Goal
Locate every line in the entries below that contains the string "kern" and copy each of those lines. Case counts.

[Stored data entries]
-- -- --

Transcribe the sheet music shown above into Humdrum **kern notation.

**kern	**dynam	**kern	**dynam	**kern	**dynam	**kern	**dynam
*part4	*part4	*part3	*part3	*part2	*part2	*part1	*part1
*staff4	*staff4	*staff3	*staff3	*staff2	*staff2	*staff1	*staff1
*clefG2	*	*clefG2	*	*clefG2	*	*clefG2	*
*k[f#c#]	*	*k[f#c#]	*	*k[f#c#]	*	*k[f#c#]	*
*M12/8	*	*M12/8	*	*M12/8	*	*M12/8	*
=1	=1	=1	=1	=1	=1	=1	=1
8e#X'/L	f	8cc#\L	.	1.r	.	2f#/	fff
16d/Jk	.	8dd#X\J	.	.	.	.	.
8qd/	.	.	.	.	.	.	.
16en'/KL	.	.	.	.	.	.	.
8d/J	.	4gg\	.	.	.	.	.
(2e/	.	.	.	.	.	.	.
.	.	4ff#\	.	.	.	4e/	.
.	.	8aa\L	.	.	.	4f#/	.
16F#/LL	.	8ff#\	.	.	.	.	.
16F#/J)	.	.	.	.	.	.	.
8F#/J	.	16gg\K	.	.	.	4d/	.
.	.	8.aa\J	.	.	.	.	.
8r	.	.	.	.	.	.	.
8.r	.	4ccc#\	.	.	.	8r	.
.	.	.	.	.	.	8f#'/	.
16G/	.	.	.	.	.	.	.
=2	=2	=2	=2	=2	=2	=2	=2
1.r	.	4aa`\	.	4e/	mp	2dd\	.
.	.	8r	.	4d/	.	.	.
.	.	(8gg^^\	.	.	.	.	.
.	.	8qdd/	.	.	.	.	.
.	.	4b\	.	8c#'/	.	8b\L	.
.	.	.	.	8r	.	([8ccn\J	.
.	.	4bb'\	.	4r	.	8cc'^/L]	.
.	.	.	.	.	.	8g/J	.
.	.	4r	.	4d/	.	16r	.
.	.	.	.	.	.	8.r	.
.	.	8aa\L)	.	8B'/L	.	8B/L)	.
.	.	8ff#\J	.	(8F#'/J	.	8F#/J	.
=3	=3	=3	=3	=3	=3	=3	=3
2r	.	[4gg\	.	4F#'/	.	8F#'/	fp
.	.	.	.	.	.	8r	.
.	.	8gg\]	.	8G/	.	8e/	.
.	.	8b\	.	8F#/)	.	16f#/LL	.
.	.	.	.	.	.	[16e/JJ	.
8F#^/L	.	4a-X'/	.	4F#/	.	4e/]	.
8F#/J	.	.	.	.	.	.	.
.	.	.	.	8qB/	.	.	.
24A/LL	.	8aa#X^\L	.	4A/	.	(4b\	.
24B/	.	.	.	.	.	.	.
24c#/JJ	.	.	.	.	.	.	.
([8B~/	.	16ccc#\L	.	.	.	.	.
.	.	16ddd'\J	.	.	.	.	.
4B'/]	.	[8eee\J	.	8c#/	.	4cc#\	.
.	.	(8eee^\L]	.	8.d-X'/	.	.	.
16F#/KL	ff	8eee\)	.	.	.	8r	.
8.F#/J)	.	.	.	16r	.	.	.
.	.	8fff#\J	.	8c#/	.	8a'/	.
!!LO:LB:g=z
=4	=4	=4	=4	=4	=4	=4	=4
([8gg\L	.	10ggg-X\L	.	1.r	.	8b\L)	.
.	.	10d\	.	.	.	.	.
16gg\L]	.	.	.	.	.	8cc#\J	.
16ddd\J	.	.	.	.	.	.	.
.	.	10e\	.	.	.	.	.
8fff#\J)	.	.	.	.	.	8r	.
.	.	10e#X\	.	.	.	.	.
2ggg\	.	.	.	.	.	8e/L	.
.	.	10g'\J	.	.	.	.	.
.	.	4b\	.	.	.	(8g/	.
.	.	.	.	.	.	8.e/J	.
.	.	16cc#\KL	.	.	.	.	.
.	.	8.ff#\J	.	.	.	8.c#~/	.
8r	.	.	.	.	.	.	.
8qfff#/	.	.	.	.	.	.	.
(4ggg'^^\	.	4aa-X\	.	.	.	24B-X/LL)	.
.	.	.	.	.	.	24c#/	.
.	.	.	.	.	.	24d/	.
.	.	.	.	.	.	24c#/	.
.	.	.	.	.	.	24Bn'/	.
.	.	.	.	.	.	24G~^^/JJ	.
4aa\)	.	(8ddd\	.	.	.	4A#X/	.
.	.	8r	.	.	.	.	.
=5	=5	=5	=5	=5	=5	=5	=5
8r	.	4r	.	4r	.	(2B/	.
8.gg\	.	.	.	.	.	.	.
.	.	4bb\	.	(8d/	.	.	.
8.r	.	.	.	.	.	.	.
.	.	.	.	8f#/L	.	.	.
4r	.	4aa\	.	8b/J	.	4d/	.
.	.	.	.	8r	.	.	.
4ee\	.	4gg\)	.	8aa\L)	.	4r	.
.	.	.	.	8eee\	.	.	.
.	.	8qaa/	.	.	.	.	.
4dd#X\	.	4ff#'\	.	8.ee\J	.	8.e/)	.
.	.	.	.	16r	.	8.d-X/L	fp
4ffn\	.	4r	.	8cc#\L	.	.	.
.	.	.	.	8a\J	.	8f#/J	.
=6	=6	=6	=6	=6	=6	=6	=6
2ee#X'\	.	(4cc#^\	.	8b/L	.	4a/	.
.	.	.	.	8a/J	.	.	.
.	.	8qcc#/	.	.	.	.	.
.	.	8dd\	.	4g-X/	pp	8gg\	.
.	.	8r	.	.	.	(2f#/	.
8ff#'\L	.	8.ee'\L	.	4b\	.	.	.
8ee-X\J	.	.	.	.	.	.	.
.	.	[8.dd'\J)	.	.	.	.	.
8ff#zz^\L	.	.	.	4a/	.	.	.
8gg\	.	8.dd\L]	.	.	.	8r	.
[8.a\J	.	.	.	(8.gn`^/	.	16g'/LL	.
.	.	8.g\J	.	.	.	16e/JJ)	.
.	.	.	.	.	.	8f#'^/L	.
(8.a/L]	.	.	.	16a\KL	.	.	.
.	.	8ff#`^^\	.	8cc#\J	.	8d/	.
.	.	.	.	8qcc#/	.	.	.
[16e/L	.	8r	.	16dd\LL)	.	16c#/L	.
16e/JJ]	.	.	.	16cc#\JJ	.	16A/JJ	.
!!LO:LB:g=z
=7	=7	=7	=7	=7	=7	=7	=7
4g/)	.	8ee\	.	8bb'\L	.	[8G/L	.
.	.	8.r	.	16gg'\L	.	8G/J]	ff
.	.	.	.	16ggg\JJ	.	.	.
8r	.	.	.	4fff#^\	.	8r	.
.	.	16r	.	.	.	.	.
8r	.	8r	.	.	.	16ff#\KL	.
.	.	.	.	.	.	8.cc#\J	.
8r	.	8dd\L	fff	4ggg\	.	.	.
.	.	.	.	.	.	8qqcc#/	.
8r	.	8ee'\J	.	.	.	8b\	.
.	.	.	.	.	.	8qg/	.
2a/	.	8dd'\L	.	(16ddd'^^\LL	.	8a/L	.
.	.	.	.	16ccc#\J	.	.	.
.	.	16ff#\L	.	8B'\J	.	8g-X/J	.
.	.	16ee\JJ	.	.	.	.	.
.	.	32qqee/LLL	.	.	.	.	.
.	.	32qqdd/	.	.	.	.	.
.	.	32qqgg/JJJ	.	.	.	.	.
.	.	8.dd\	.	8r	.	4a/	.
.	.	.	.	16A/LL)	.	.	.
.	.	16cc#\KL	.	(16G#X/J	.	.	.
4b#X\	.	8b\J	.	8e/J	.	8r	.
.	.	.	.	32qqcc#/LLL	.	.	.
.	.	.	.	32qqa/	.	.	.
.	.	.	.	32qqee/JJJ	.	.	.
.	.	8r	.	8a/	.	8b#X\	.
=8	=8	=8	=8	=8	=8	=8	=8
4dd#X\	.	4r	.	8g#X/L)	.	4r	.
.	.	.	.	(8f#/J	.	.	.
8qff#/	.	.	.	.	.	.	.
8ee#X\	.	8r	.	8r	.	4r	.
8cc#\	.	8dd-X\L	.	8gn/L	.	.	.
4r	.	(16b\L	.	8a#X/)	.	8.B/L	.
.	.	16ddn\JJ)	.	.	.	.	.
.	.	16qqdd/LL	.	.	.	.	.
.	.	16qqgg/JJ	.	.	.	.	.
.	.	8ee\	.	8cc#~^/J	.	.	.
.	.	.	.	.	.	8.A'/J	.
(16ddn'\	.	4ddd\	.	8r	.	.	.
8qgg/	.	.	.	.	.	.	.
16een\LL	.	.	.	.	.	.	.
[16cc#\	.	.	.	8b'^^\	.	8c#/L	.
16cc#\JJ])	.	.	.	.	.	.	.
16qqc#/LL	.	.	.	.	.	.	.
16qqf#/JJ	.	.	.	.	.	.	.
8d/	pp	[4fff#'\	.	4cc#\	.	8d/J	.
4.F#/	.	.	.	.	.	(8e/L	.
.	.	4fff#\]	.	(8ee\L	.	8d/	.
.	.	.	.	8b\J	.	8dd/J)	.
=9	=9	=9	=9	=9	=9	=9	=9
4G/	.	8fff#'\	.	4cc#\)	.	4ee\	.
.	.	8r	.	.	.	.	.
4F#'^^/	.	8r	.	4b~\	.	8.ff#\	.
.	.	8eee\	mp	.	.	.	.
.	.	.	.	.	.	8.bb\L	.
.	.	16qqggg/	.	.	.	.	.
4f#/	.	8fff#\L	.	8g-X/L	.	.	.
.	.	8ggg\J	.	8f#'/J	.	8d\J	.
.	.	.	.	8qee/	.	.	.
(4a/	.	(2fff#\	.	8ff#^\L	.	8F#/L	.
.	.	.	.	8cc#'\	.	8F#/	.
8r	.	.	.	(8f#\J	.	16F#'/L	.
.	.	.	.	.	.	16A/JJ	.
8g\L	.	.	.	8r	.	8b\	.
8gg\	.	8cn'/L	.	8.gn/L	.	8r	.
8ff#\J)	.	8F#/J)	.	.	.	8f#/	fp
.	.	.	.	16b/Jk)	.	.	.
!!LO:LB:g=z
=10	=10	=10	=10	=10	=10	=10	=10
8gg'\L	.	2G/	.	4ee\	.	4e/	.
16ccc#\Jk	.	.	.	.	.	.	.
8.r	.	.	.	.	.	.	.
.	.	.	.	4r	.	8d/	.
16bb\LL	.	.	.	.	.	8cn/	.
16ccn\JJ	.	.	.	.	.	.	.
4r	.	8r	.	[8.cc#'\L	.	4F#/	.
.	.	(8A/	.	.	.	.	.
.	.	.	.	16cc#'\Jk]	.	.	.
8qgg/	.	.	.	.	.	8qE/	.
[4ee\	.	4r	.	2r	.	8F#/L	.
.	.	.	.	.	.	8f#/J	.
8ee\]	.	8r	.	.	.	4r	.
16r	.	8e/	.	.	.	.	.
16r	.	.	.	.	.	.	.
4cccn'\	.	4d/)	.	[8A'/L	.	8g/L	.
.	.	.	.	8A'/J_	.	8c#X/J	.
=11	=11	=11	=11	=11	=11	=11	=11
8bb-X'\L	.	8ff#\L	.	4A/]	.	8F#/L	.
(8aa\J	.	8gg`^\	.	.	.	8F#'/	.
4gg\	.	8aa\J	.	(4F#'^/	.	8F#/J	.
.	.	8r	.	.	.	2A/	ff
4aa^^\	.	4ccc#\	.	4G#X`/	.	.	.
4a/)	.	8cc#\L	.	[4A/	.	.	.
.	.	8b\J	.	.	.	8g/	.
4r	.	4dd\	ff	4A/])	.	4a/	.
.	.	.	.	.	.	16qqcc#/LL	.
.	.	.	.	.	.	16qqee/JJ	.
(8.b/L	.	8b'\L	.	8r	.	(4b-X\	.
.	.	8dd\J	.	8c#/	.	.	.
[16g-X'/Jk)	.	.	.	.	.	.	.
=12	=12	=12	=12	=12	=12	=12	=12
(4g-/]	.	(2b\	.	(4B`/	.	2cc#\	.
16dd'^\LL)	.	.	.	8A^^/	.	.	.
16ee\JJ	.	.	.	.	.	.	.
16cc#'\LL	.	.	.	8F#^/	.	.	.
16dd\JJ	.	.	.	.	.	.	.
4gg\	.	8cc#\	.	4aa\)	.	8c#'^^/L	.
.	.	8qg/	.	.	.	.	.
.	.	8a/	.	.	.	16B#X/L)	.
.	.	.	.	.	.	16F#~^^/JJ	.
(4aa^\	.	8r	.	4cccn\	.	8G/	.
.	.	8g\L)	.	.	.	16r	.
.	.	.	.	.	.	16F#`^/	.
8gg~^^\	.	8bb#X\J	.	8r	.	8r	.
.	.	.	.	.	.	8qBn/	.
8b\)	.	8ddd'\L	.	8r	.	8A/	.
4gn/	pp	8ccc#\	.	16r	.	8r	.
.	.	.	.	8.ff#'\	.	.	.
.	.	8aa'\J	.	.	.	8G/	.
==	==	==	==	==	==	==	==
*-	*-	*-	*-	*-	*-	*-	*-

-- -- --

Solution to this problem
Transcribe the sheet music shown above into Humdrum **kern notation.
**kern	**dynam	**kern	**dynam	**kern	**dynam	**kern	**dynam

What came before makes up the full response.